*What is being asked:*
Return every line of the data below that includes the string "pink".

Scene comparison data:
|---|
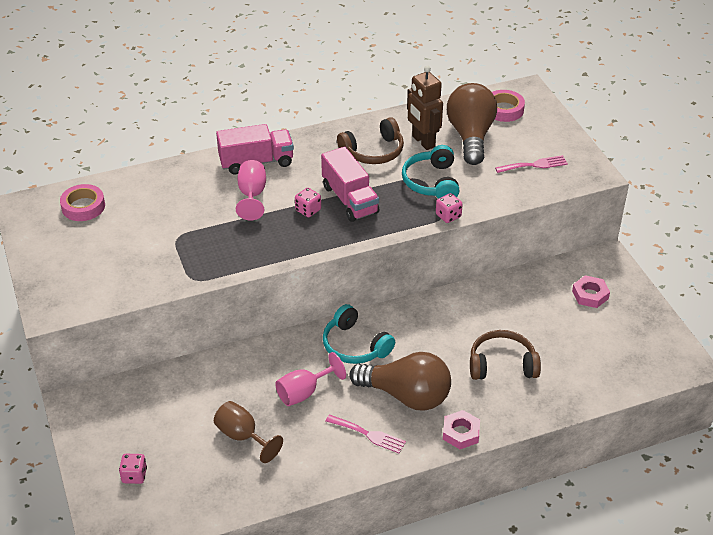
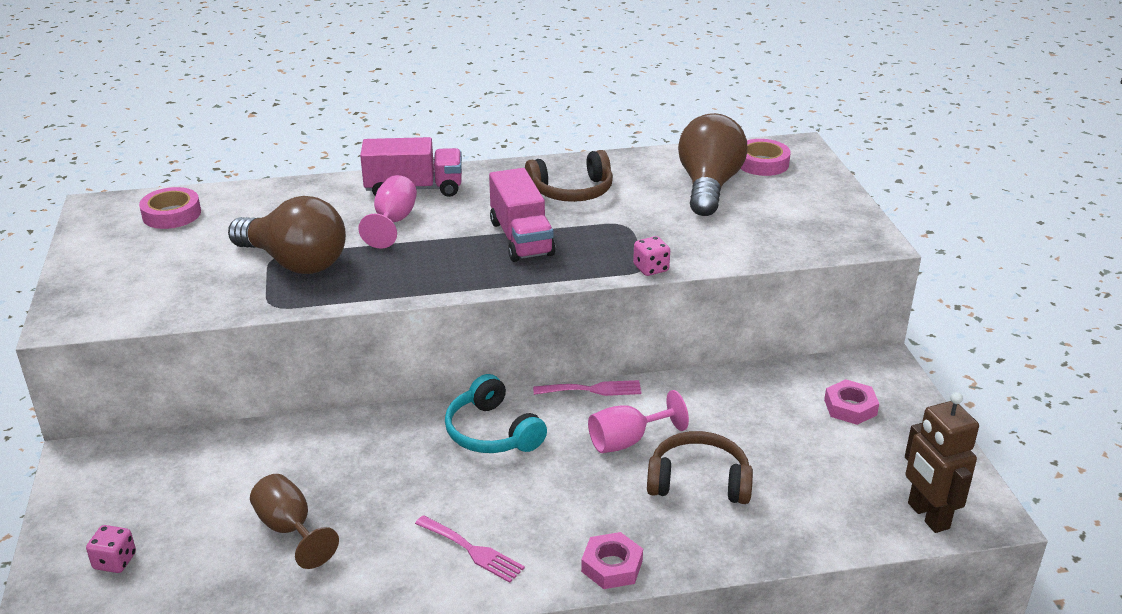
camera: 10 degrees right, 10 degrees down
(304, 392) = (399, 483): pink goblet -> pink goblet (627, 441)
(308, 210) = (460, 244): pink dice -> none
(406, 395) = (545, 505): brown light bulb -> brown light bulb (295, 262)
(423, 141) = (642, 186): brown robot -> brown robot (927, 516)
(432, 182) = (640, 230): turquoise headphones -> none
(534, 165) = (789, 224): pink fork -> pink fork (592, 389)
|---|
*Reply to the exercise:*
(304, 392) = (399, 483): pink goblet -> pink goblet (627, 441)
(308, 210) = (460, 244): pink dice -> none
(534, 165) = (789, 224): pink fork -> pink fork (592, 389)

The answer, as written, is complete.